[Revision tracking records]

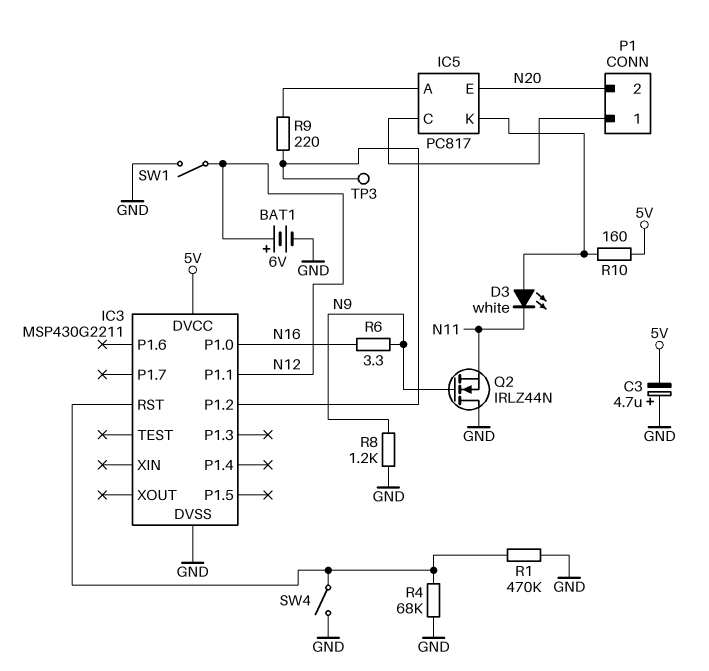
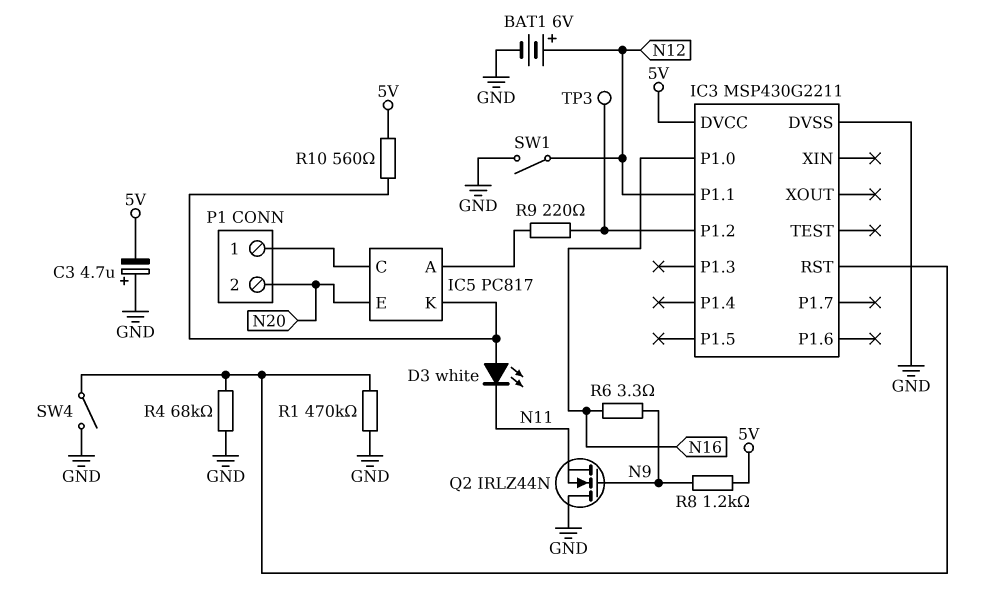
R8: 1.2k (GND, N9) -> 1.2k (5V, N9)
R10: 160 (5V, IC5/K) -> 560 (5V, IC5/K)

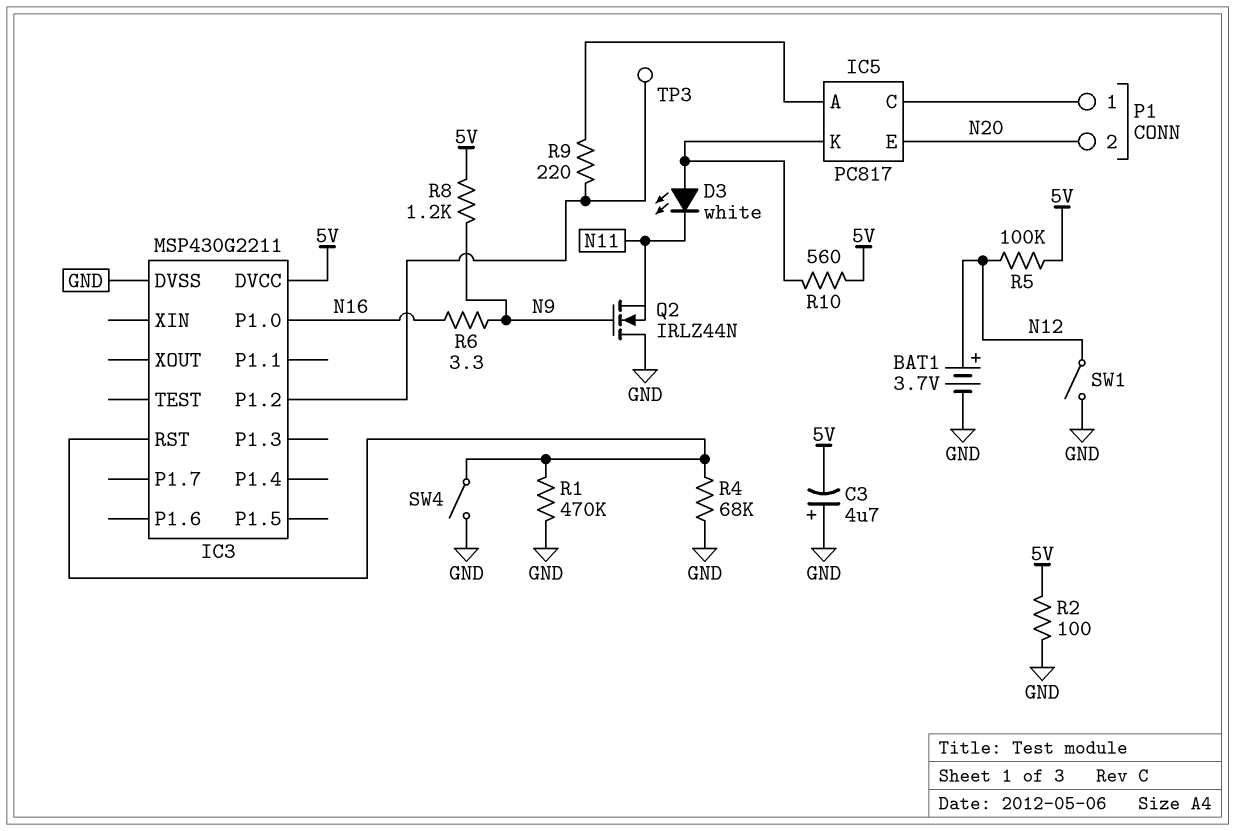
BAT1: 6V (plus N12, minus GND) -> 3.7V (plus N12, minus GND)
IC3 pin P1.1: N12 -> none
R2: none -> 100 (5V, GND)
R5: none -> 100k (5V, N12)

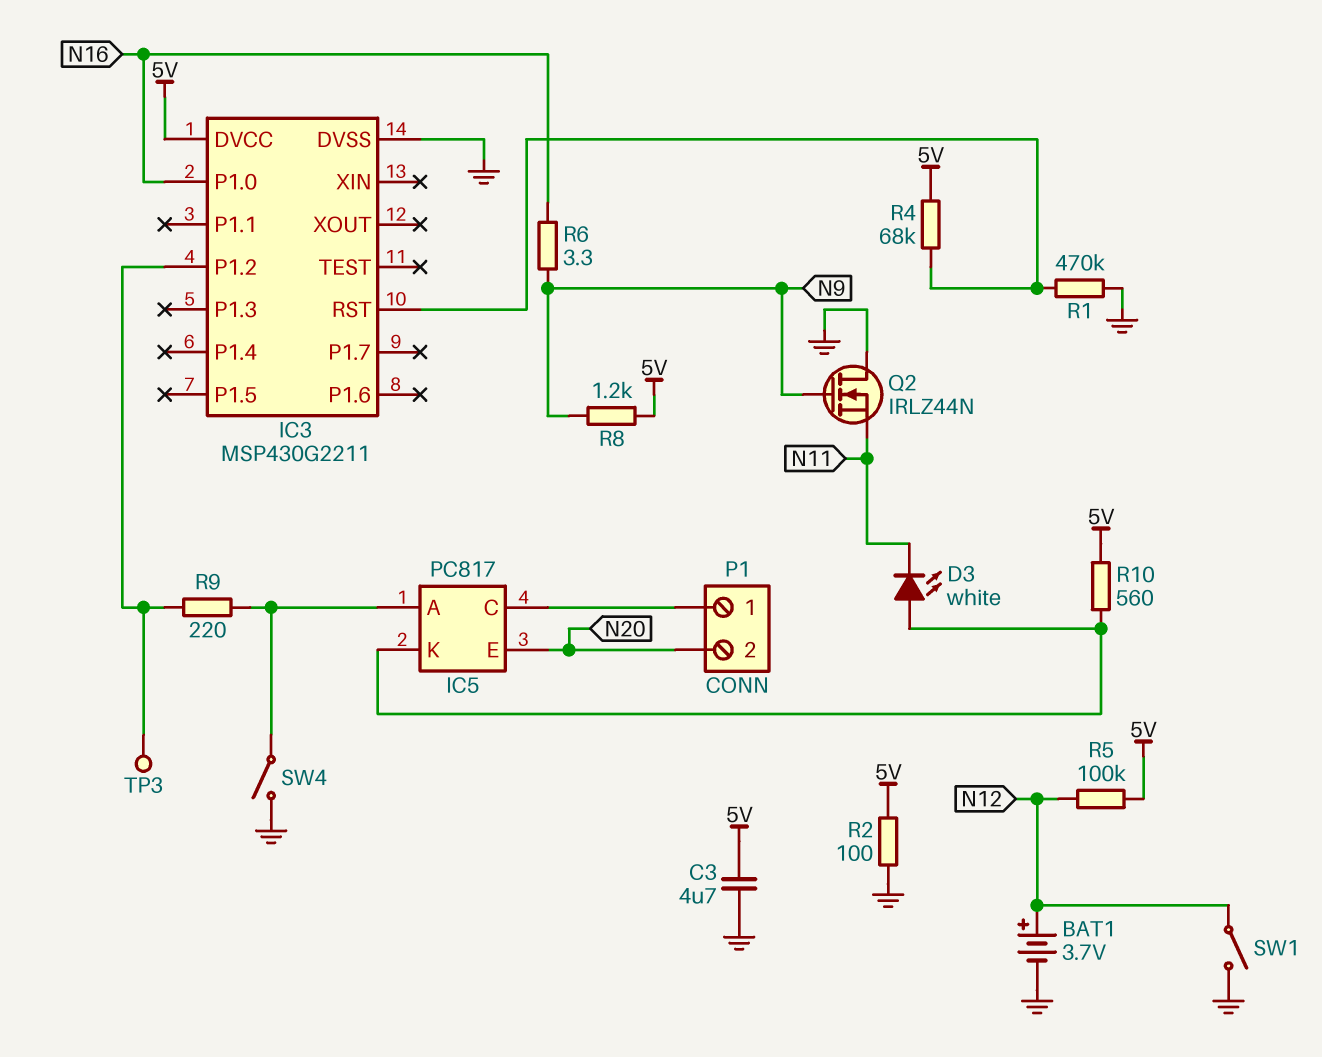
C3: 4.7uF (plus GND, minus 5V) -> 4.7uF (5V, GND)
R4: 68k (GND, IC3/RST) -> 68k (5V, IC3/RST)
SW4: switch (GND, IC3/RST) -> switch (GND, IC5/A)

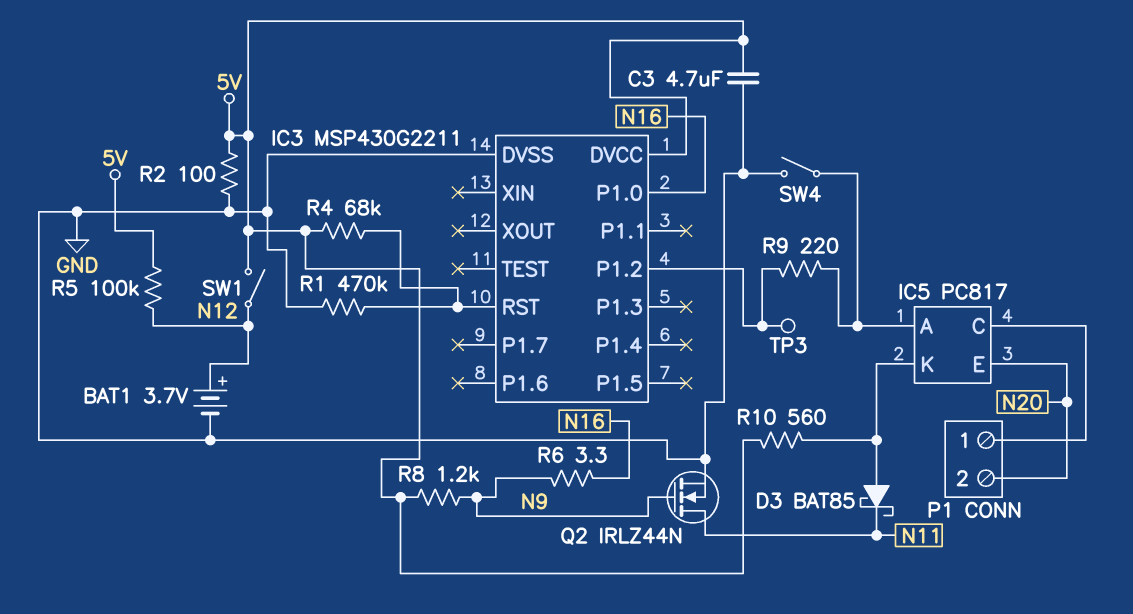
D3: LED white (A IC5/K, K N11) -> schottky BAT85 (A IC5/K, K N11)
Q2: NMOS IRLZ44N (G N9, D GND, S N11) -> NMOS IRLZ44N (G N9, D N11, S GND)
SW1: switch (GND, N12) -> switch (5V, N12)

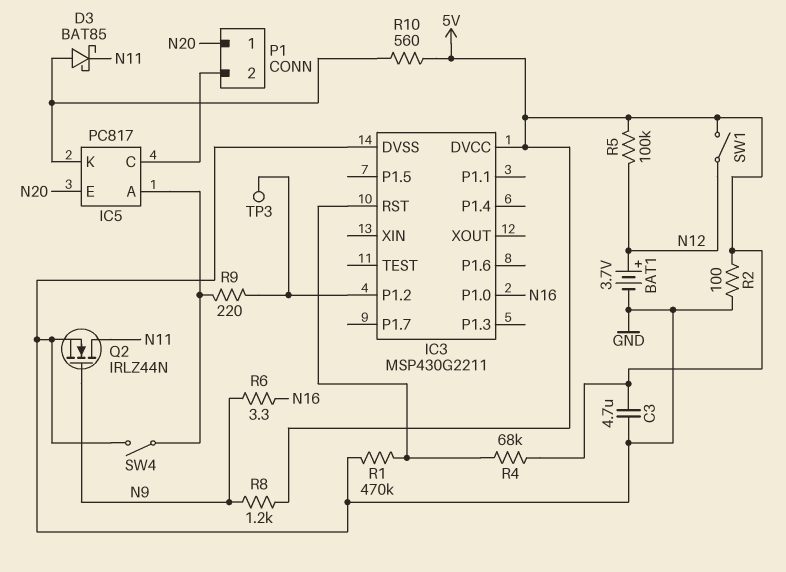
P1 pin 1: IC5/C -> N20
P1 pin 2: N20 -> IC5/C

### [Task item]
Report, for the data above, every line in which the string "minus" appears.

### [Result]
BAT1: 6V (plus N12, minus GND) -> 3.7V (plus N12, minus GND)
C3: 4.7uF (plus GND, minus 5V) -> 4.7uF (5V, GND)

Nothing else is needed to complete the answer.